START INPUT FOR THIS TASK
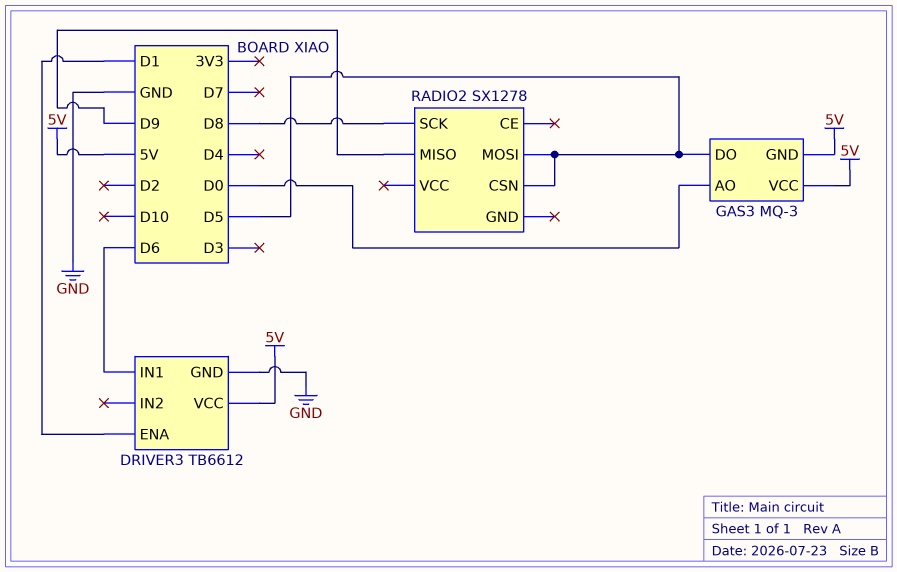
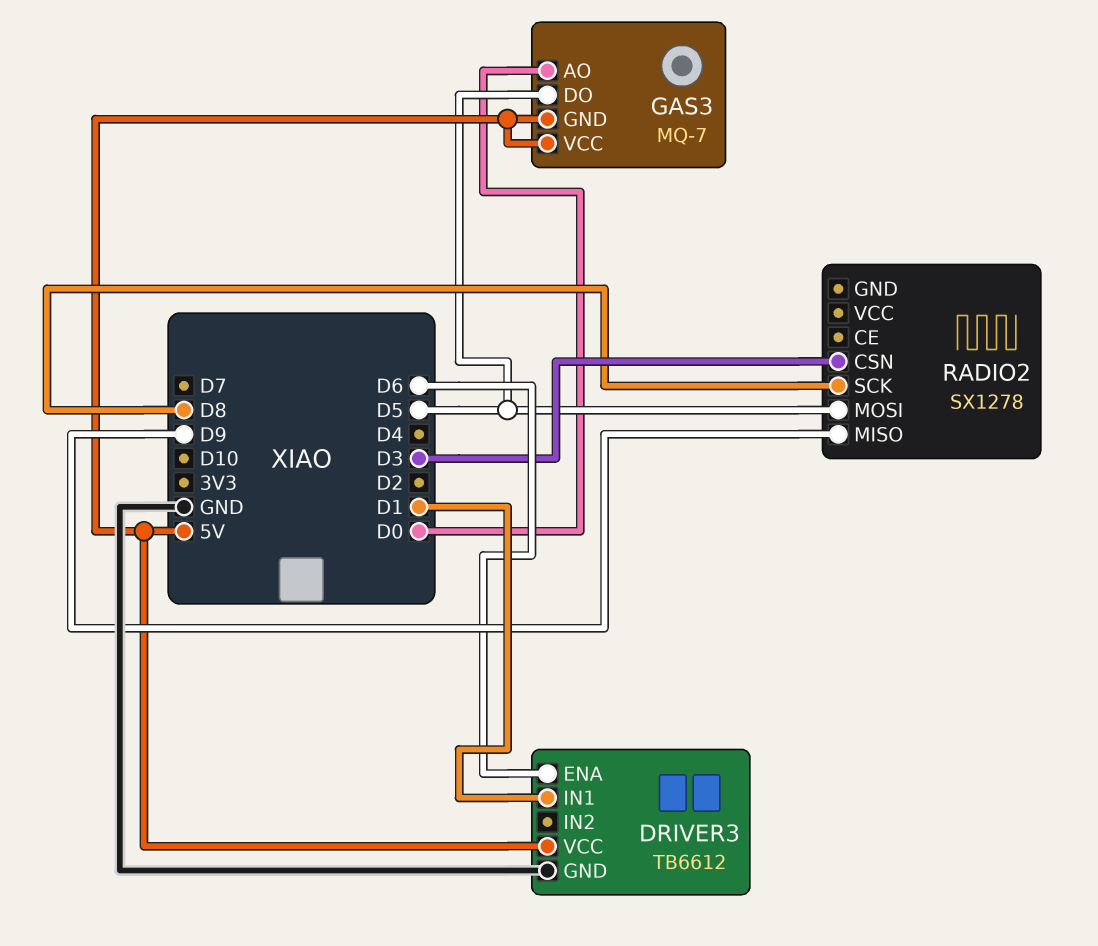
DRIVER3 pin ENA: D1 -> D6
DRIVER3 pin IN1: D6 -> D1
GAS3: MQ-3 -> MQ-7
RADIO2 pin CSN: D5 -> D3

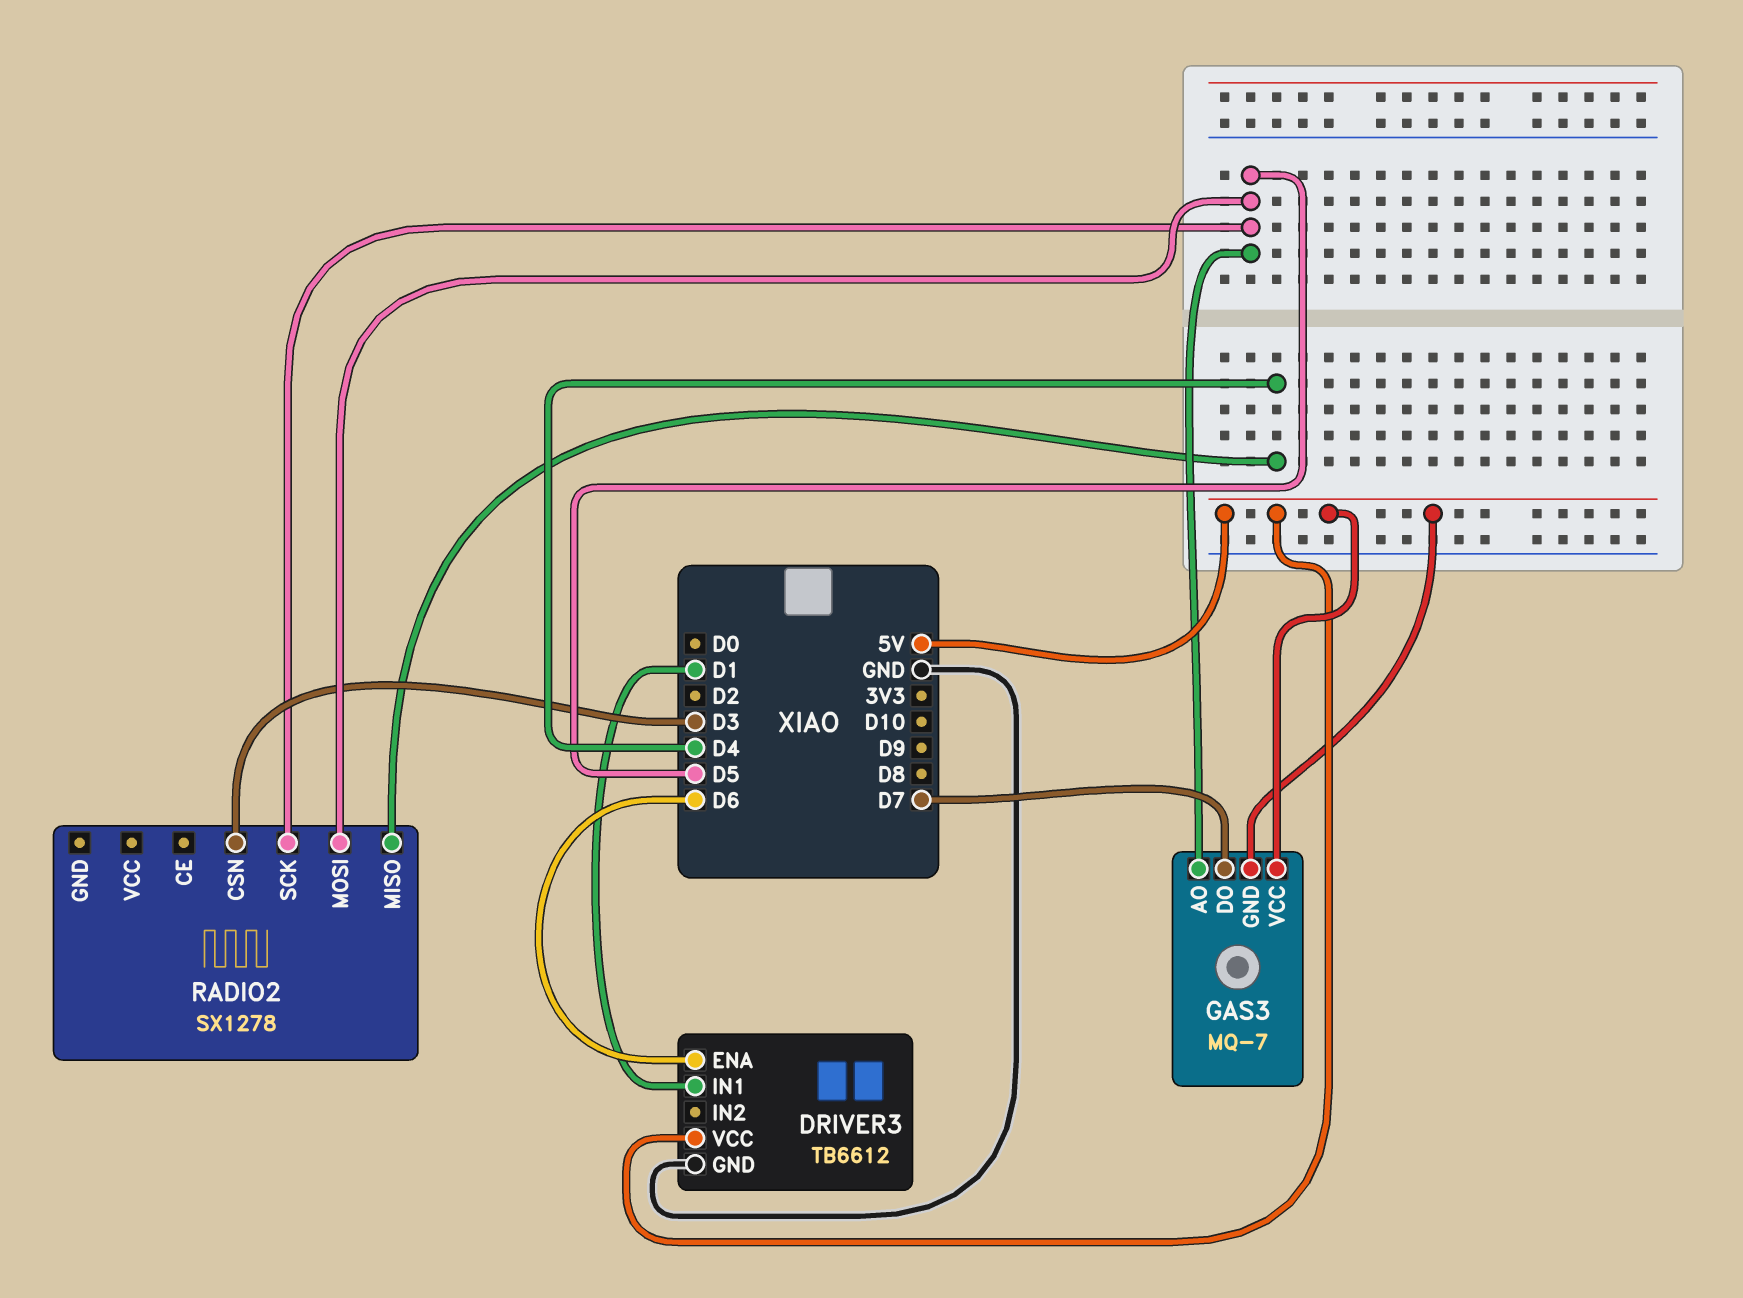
GAS3 pin AO: D0 -> D5
GAS3 pin DO: D5 -> D7
RADIO2 pin MISO: D9 -> D4
RADIO2 pin SCK: D8 -> D5

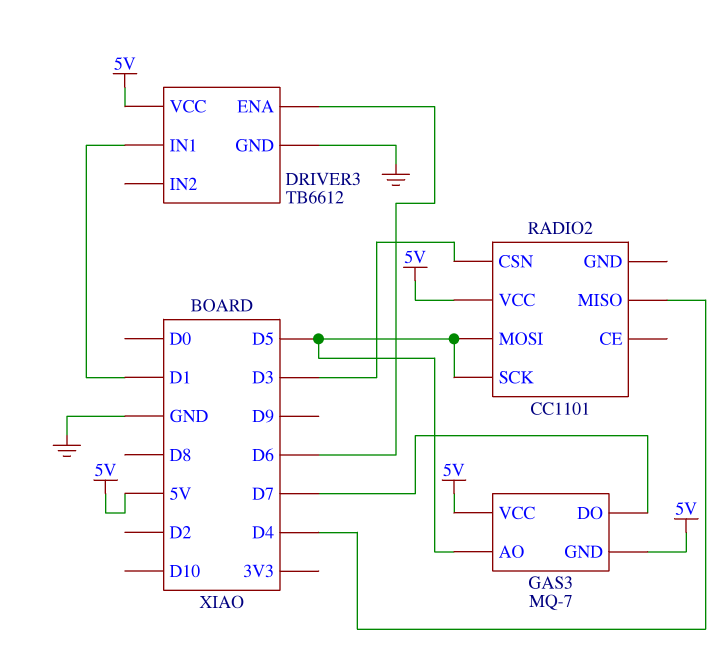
RADIO2: SX1278 -> CC1101
RADIO2 pin VCC: none -> 5V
END INPUT FOR THIS TASK
- _PROBLEM STATEMENT_
Once you find the line with "RADIO2 pin MISO: D9 -> D4", restate it and every later line of the data word for word, excluding the pictures.

- _THE ANSWER_
RADIO2 pin MISO: D9 -> D4
RADIO2 pin SCK: D8 -> D5

RADIO2: SX1278 -> CC1101
RADIO2 pin VCC: none -> 5V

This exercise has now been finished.